Problem description | Set down the data below exactly; pictures stay out.

_ _ _

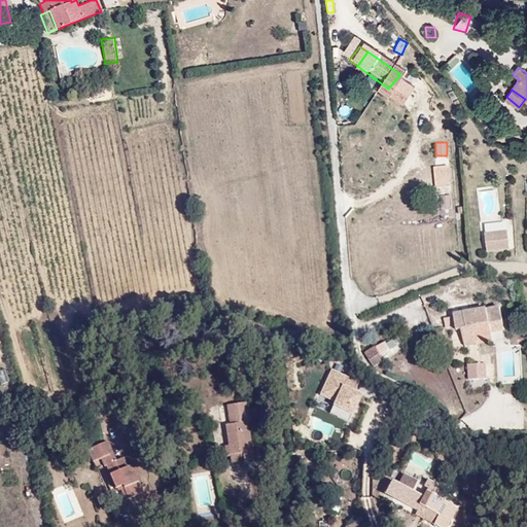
[(440,208),(451,208),(450,195),(438,195),(440,208)]
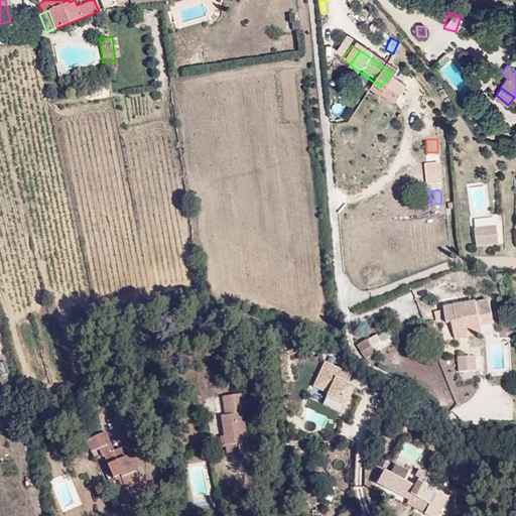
[(476,220),(478,249),(500,247),(497,218),(476,220)]
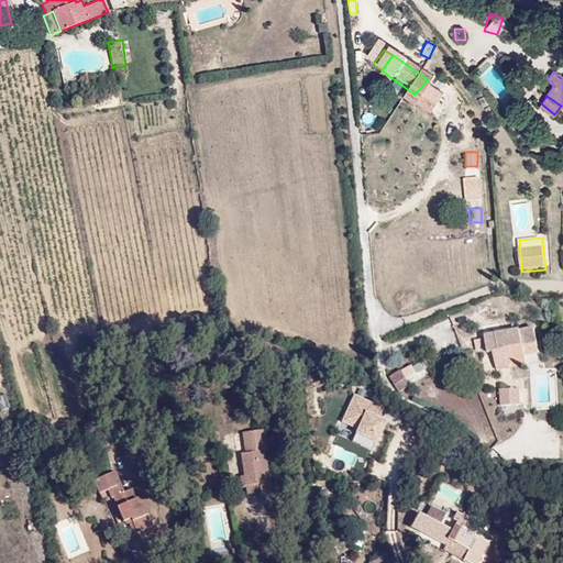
[(544,340),(541,326),(527,329),(530,345),(544,340)]
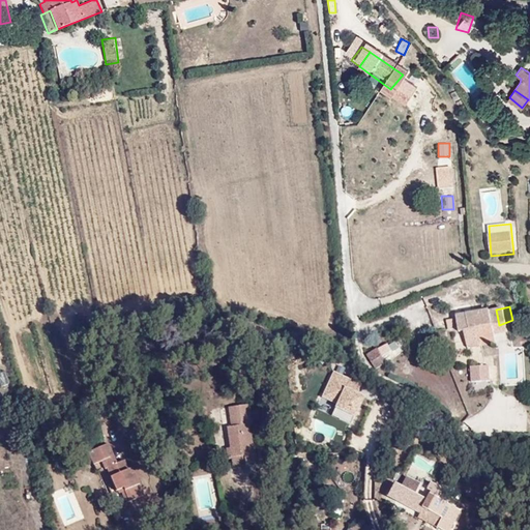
[(499,325),(496,310),(478,314),(484,339),(489,337),(491,343),(493,343),(499,325)]
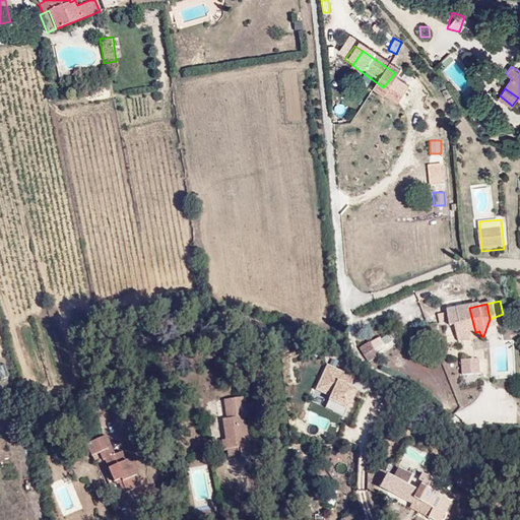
[(475,332),(469,308),(445,313),(446,322),(458,320),(460,326),(464,325),(466,334),(475,332)]
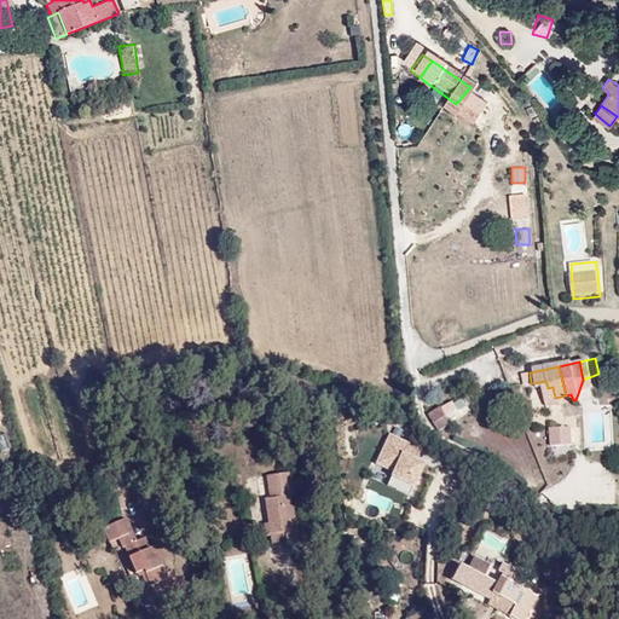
[(601,389),(599,374),(583,380),(586,393),(601,389)]
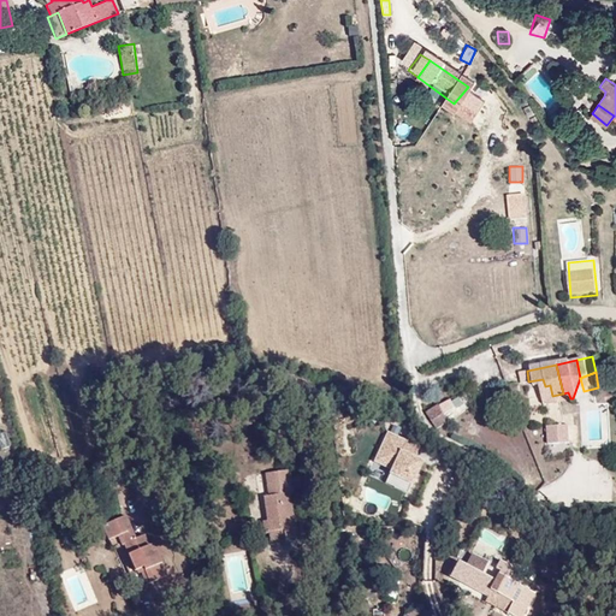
[(584,391),(580,378),(573,398),(584,395),(584,391)]
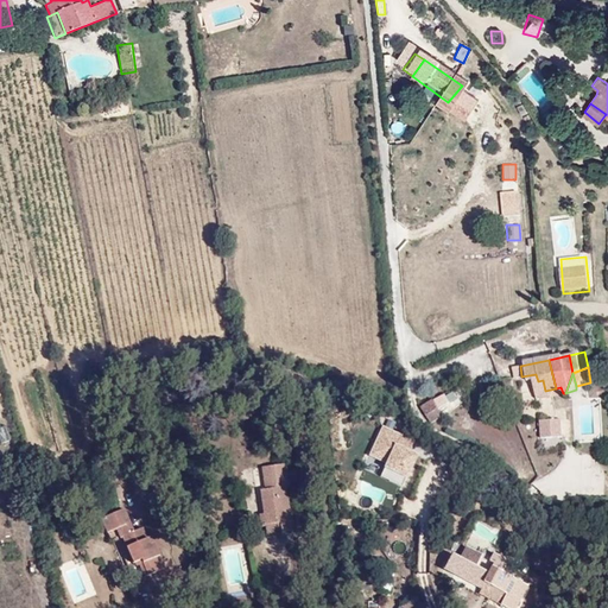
[(441,400),(429,407),(439,426),(450,417),(445,410),(461,403),(456,393),(441,400)]
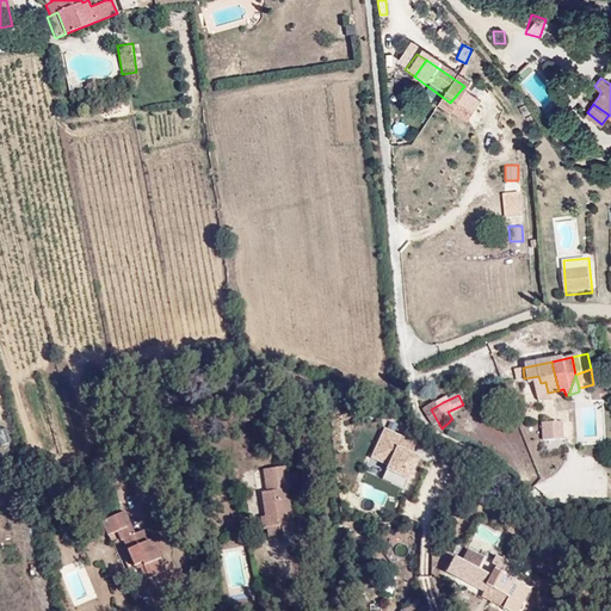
[(578,439),(573,423),(556,426),(559,444),(578,439)]
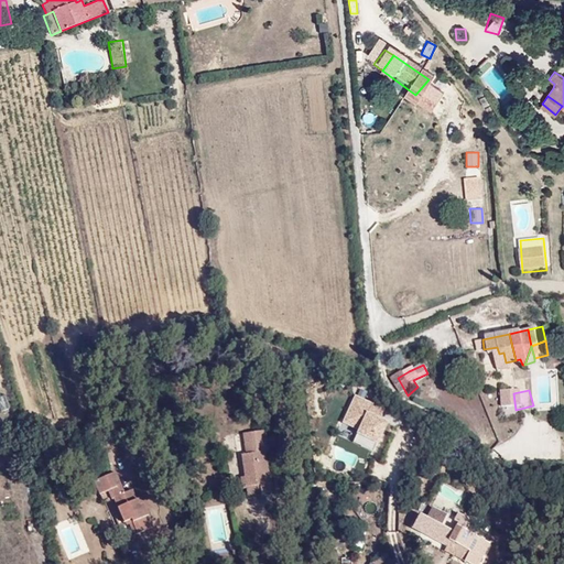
[(356,430),(350,442),(372,451),(386,421),(381,419),(384,409),(353,396),(340,423),(356,430)]
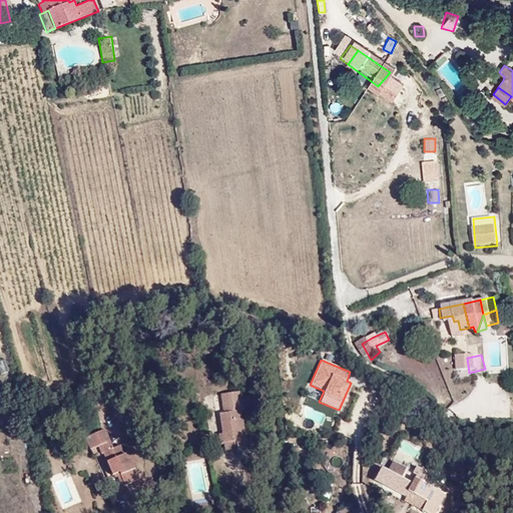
[(222,403),(223,413),(219,413),(222,433),(219,434),(220,444),(224,444),(224,442),(236,440),(237,448),(246,447),(241,411),(243,410),(240,391),(227,393),(228,402),(222,403)]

_ _ _

The answer |
[(440,208),(451,208),(450,195),(438,195),(440,208)]
[(476,220),(478,249),(500,247),(497,218),(476,220)]
[(544,340),(541,326),(527,329),(530,345),(544,340)]
[(499,325),(496,310),(478,314),(484,339),(489,337),(491,343),(493,343),(499,325)]
[(475,332),(469,308),(445,313),(446,322),(458,320),(460,326),(464,325),(466,334),(475,332)]
[(601,389),(599,374),(583,380),(586,393),(601,389)]
[(584,391),(580,378),(573,398),(584,395),(584,391)]
[(441,400),(429,407),(439,426),(450,417),(445,410),(461,403),(456,393),(441,400)]
[(578,439),(573,423),(556,426),(559,444),(578,439)]
[(356,430),(350,442),(372,451),(386,421),(381,419),(384,409),(353,396),(340,423),(356,430)]
[(222,403),(223,413),(219,413),(222,433),(219,434),(220,444),(224,444),(224,442),(236,440),(237,448),(246,447),(241,411),(243,410),(240,391),(227,393),(228,402),(222,403)]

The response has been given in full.